Data extract START
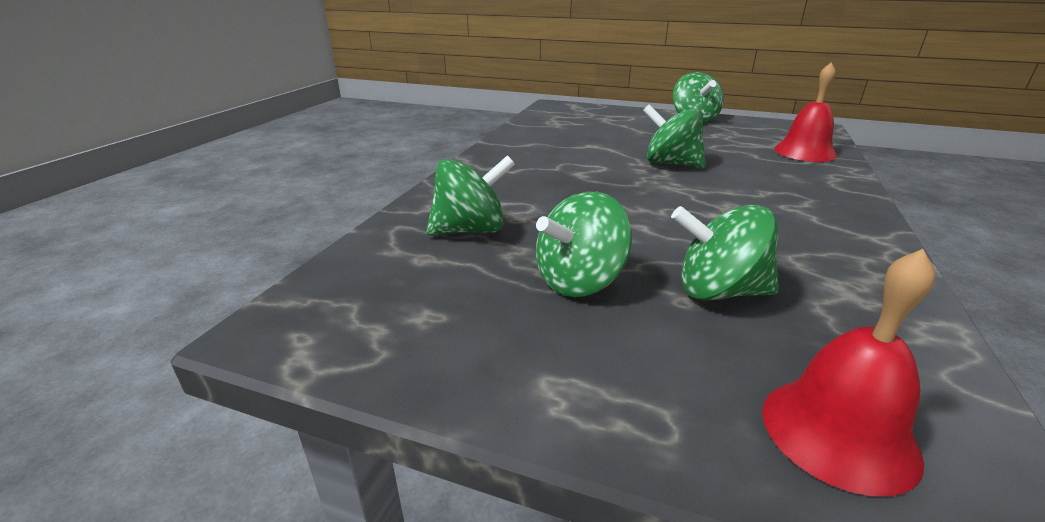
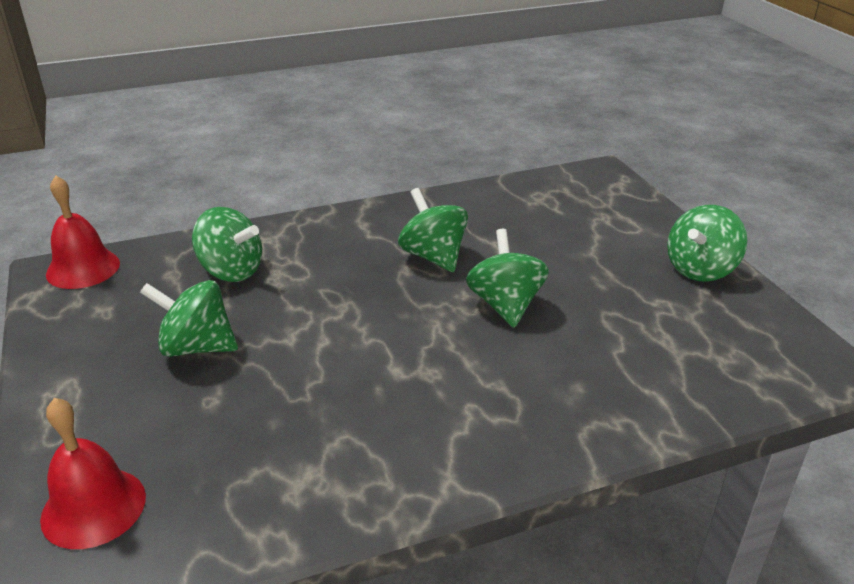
camera: 50 degrees right, 5 degrees up
(718, 291) = (238, 413): green spinning top -> green spinning top (433, 256)
(805, 152) = (689, 381): red bell -> red bell (83, 268)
Data extract END
Return the listing unchanged except for the pictures, which should be dropped.

camera: 50 degrees right, 5 degrees up
(718, 291) = (238, 413): green spinning top -> green spinning top (433, 256)
(805, 152) = (689, 381): red bell -> red bell (83, 268)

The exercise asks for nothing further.